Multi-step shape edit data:
· · · · ·
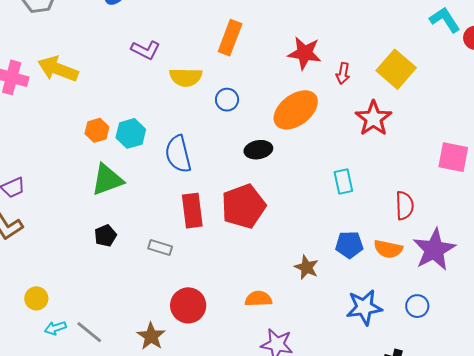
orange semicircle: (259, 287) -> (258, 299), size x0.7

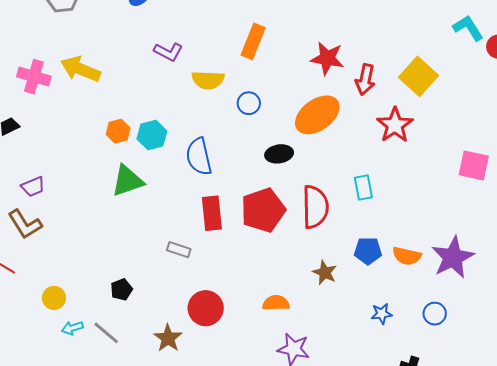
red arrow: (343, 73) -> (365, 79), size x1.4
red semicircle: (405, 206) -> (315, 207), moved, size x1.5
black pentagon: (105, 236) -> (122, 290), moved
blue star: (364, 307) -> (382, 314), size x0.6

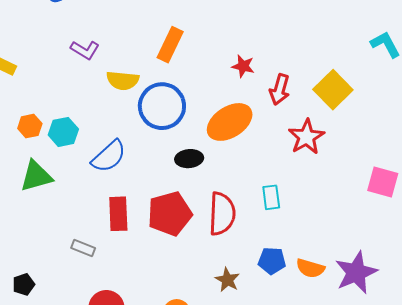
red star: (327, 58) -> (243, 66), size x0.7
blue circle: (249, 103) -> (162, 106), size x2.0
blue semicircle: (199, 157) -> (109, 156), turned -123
· · · · ·
- [Requirement] Leaving out every picture, copy exactly the lines from the one that contains "red semicircle: (405, 206)" through the end of the entries above.

- [Task output]
red semicircle: (405, 206) -> (315, 207), moved, size x1.5
black pentagon: (105, 236) -> (122, 290), moved
blue star: (364, 307) -> (382, 314), size x0.6

red star: (327, 58) -> (243, 66), size x0.7
blue circle: (249, 103) -> (162, 106), size x2.0
blue semicircle: (199, 157) -> (109, 156), turned -123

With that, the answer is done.